(Itemized modification records)
#####

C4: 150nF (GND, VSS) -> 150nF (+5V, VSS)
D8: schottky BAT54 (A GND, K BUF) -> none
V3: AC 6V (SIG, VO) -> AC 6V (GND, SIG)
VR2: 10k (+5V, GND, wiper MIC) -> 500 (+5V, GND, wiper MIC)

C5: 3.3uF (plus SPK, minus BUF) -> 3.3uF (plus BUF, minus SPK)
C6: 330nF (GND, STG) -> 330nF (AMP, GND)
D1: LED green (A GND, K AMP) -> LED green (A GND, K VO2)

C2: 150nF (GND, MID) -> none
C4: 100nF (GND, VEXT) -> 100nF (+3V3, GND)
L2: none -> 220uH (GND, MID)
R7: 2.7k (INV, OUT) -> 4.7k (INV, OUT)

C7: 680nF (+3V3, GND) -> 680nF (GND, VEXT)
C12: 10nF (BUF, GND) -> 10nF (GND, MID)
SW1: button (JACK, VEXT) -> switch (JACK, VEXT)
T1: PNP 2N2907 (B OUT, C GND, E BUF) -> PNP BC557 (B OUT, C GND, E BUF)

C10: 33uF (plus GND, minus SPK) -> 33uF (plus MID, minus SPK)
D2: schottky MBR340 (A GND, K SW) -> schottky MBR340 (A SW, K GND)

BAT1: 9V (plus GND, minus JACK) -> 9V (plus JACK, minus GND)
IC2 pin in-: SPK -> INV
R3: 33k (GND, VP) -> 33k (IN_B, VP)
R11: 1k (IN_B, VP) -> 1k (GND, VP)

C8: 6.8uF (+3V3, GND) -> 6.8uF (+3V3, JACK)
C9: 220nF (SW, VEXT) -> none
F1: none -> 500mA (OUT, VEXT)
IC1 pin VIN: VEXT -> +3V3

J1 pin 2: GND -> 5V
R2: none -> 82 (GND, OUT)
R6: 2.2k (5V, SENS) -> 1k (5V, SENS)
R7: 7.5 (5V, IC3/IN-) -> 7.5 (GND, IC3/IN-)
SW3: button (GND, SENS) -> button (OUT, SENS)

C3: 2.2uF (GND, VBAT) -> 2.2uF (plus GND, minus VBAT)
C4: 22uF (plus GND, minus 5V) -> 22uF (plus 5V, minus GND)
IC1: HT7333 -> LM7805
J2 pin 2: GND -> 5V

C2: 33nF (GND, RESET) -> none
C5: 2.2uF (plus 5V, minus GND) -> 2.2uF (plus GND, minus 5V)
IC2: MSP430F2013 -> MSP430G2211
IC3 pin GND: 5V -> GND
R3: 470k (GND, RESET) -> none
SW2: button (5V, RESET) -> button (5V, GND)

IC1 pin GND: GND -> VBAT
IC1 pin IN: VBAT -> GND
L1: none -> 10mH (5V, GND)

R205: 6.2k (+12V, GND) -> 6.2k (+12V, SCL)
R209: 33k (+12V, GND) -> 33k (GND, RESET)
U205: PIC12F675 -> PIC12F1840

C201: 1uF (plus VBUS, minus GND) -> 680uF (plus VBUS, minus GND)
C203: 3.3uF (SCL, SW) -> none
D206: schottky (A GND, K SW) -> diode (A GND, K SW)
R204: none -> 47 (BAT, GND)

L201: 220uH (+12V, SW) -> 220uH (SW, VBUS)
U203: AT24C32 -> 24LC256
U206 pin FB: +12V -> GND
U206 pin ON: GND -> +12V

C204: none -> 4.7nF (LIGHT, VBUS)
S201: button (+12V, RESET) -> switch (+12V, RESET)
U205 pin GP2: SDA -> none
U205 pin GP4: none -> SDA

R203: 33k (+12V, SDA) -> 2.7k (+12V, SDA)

#####

Aim of the exercise
Repeat the entries above verbatim, but only from the line that has "J1 pin 2: GND -> 5V" down to the line that has "C2: 33nF (GND, RESET) -> none", inclusive.

Worked solution
J1 pin 2: GND -> 5V
R2: none -> 82 (GND, OUT)
R6: 2.2k (5V, SENS) -> 1k (5V, SENS)
R7: 7.5 (5V, IC3/IN-) -> 7.5 (GND, IC3/IN-)
SW3: button (GND, SENS) -> button (OUT, SENS)

C3: 2.2uF (GND, VBAT) -> 2.2uF (plus GND, minus VBAT)
C4: 22uF (plus GND, minus 5V) -> 22uF (plus 5V, minus GND)
IC1: HT7333 -> LM7805
J2 pin 2: GND -> 5V

C2: 33nF (GND, RESET) -> none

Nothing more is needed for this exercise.